§ **Your instructions**:
The output must contain exactly the lines from the top of the listing below through the line containing "none -> brown tile E8:J8 level 2", and no pictures.

[[ Records provided, beginning ]]

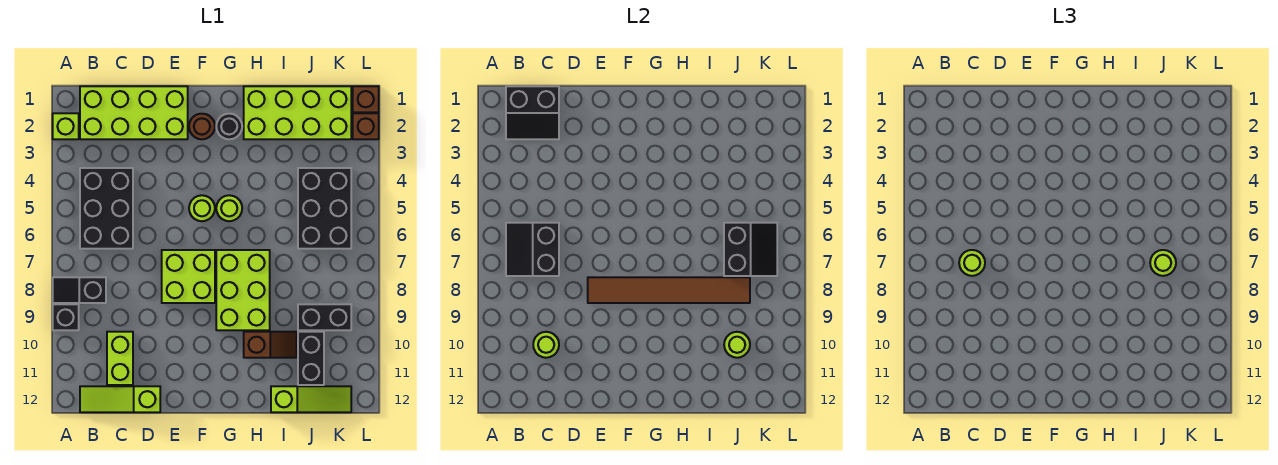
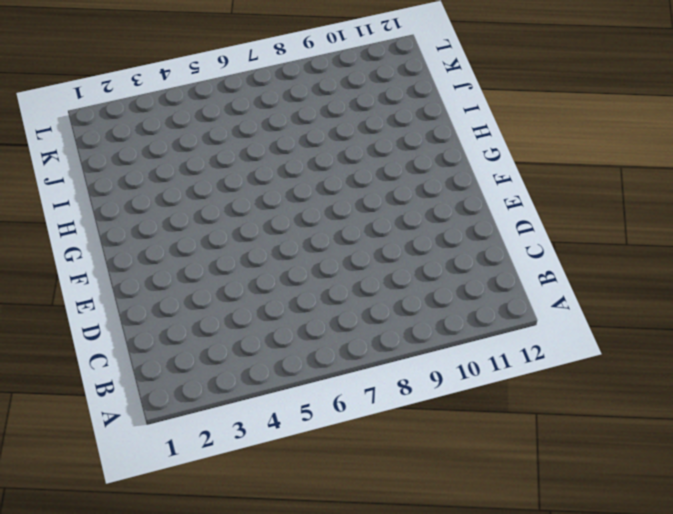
none -> lime brick A2 level 1
none -> black slope A8:B8 level 1 top B
none -> black brick A9 level 1

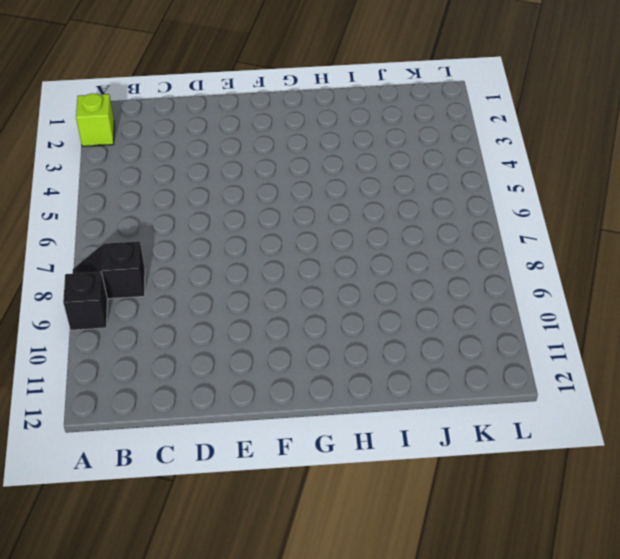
none -> lime brick B1:E2 level 1
none -> black brick B4:C6 level 1
none -> lime slope B12:D12 level 1 top D

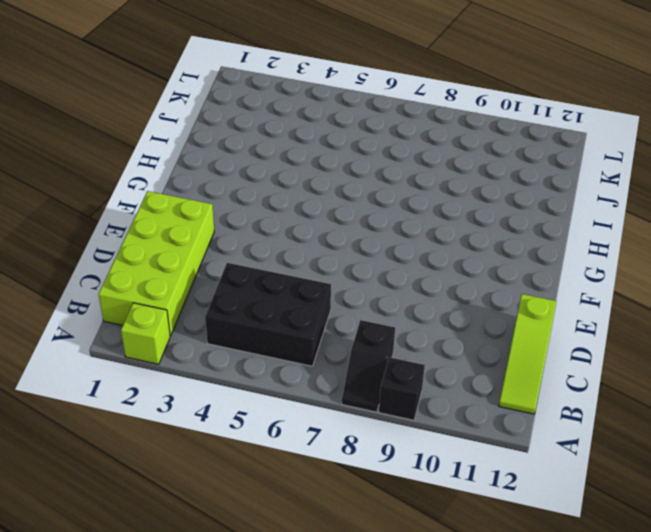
none -> lime brick C10:C11 level 1
none -> lime brick E7:F8 level 1
none -> brown round brick F2 level 1

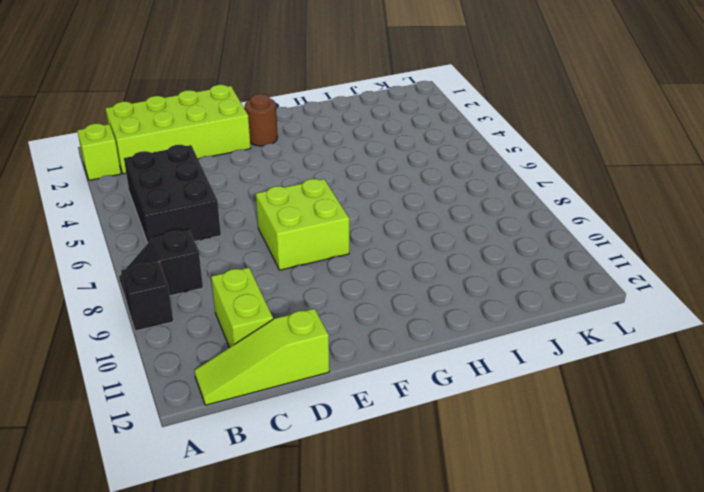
none -> lime round brick F5 level 1
none -> black round brick G2 level 1
none -> lime round brick G5 level 1

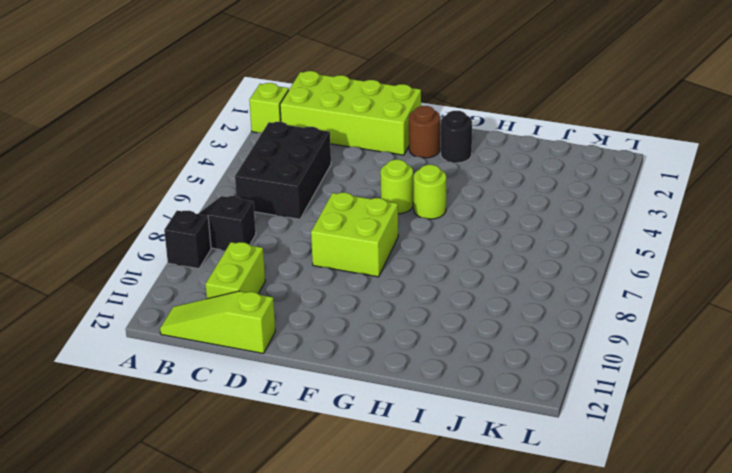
none -> lime brick G7:H9 level 1
none -> lime brick H1:K2 level 1
none -> brown slope H10:I10 level 1 top H

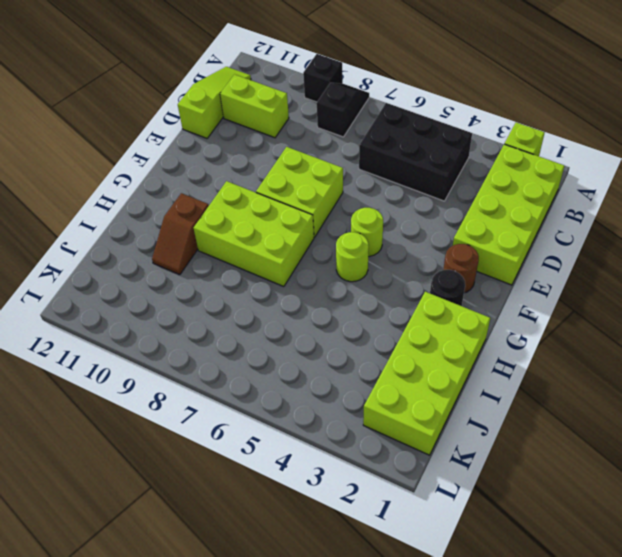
none -> lime slope I12:K12 level 1 top I
none -> black brick J4:K6 level 1
none -> black brick J9:K9 level 1

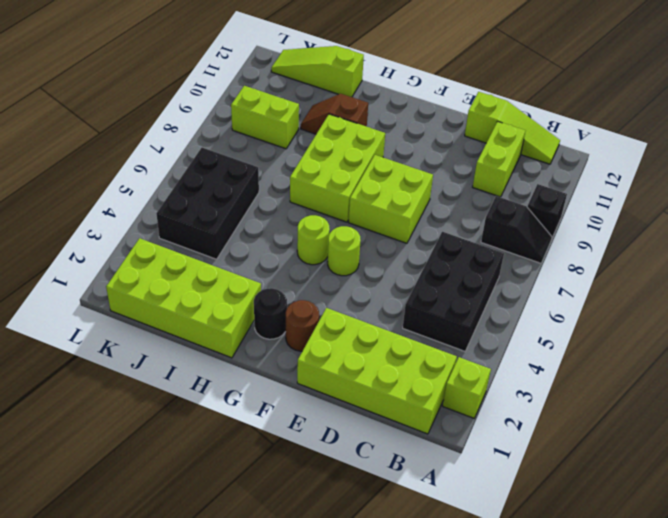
lime brick J9:K9 level 1 -> black brick J9:K9 level 1
none -> black brick J10:J11 level 1
none -> brown brick L1 level 1
none -> brown brick L2 level 1

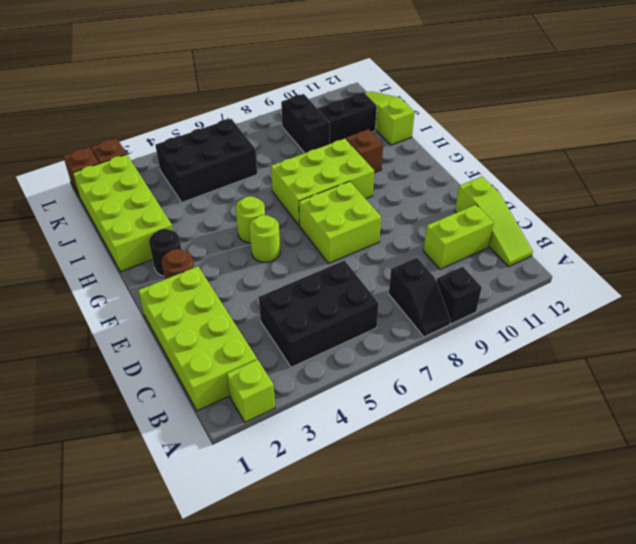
none -> black slope B1:C2 level 2 top 1
none -> black slope B6:C7 level 2 top C
none -> lime round brick C10 level 2

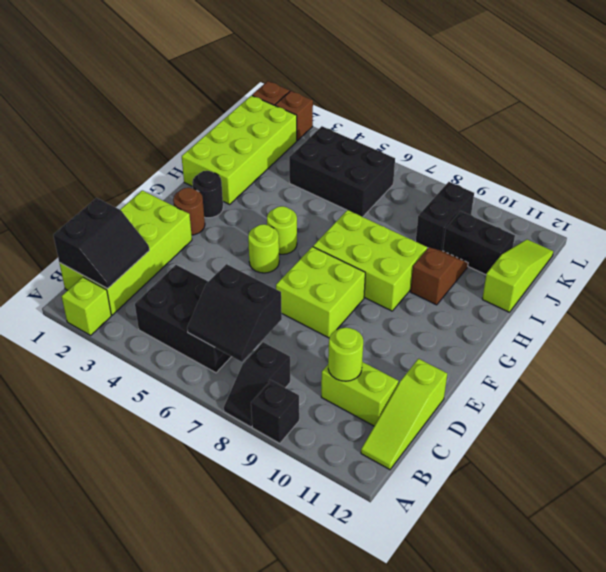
none -> brown tile E8:J8 level 2
none -> black slope J6:K7 level 2 top J
none -> lime round brick J10 level 2

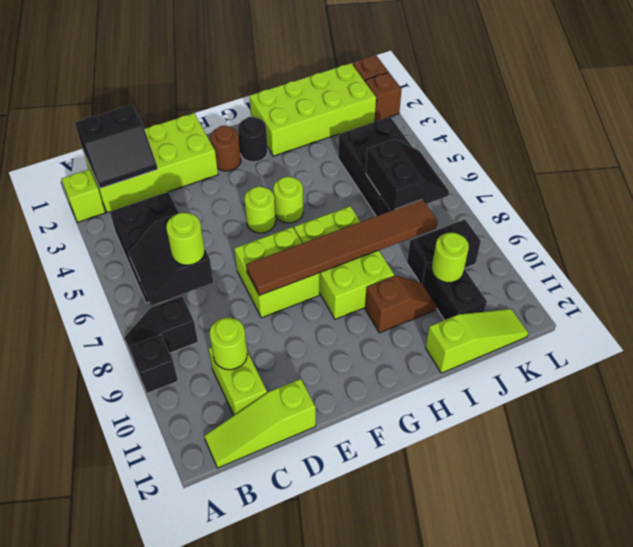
none -> lime round brick J7 level 3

[[ Records provided, end ]]

§ **Written answer**:
none -> lime brick A2 level 1
none -> black slope A8:B8 level 1 top B
none -> black brick A9 level 1

none -> lime brick B1:E2 level 1
none -> black brick B4:C6 level 1
none -> lime slope B12:D12 level 1 top D

none -> lime brick C10:C11 level 1
none -> lime brick E7:F8 level 1
none -> brown round brick F2 level 1

none -> lime round brick F5 level 1
none -> black round brick G2 level 1
none -> lime round brick G5 level 1

none -> lime brick G7:H9 level 1
none -> lime brick H1:K2 level 1
none -> brown slope H10:I10 level 1 top H

none -> lime slope I12:K12 level 1 top I
none -> black brick J4:K6 level 1
none -> black brick J9:K9 level 1

lime brick J9:K9 level 1 -> black brick J9:K9 level 1
none -> black brick J10:J11 level 1
none -> brown brick L1 level 1
none -> brown brick L2 level 1

none -> black slope B1:C2 level 2 top 1
none -> black slope B6:C7 level 2 top C
none -> lime round brick C10 level 2

none -> brown tile E8:J8 level 2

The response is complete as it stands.